* _Requirement_
Your response should be a copy of each line in the listing below that includes the word "blue".

* _Data for the task_
• • • • •
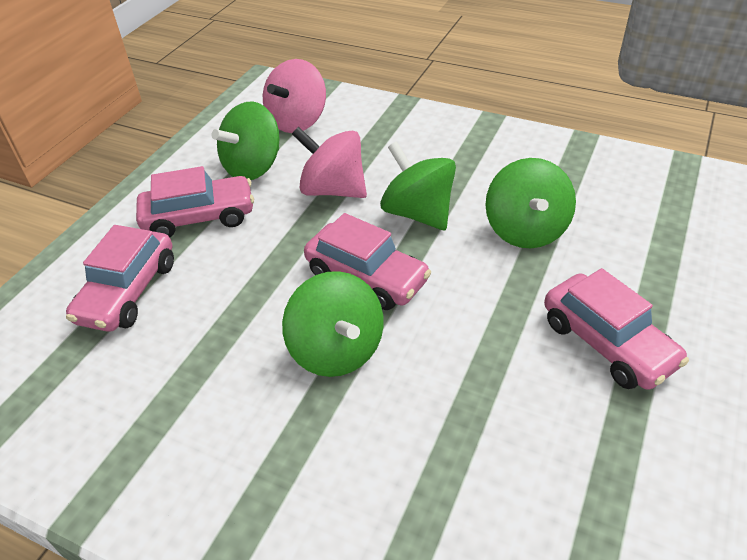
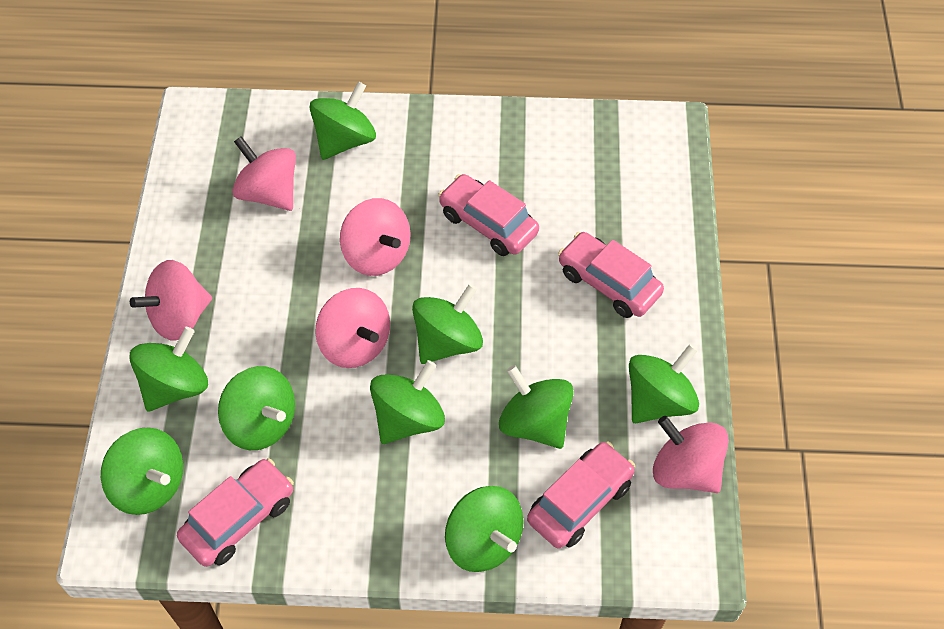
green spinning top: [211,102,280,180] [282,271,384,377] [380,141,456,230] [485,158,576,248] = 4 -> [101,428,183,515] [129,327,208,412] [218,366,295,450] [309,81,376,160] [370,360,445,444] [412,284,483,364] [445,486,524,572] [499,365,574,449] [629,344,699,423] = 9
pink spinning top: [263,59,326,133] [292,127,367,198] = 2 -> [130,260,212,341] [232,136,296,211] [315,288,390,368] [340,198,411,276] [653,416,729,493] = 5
• • • • •
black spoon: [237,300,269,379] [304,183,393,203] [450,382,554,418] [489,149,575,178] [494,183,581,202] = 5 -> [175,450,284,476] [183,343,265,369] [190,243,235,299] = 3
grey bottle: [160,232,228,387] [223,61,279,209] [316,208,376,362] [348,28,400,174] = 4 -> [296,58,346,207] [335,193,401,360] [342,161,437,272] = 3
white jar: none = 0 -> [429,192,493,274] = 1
• • • • •
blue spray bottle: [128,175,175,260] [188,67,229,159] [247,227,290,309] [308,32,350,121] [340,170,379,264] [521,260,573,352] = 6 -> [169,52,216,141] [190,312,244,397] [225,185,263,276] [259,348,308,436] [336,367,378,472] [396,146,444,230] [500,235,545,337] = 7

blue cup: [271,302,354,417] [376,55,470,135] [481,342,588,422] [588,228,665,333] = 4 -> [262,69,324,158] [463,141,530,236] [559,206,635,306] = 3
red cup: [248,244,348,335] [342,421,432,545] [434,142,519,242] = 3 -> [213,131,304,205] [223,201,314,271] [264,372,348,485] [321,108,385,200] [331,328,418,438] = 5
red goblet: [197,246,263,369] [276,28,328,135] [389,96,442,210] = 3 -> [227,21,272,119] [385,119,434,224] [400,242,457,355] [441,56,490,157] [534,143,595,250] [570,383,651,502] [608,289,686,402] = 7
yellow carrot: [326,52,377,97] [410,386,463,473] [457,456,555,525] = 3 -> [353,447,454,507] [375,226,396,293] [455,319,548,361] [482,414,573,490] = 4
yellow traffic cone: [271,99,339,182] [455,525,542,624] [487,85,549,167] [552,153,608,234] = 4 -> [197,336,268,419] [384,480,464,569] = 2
• • • • •
* _Solution to the exercise_
blue spray bottle: [128,175,175,260] [188,67,229,159] [247,227,290,309] [308,32,350,121] [340,170,379,264] [521,260,573,352] = 6 -> [169,52,216,141] [190,312,244,397] [225,185,263,276] [259,348,308,436] [336,367,378,472] [396,146,444,230] [500,235,545,337] = 7
blue cup: [271,302,354,417] [376,55,470,135] [481,342,588,422] [588,228,665,333] = 4 -> [262,69,324,158] [463,141,530,236] [559,206,635,306] = 3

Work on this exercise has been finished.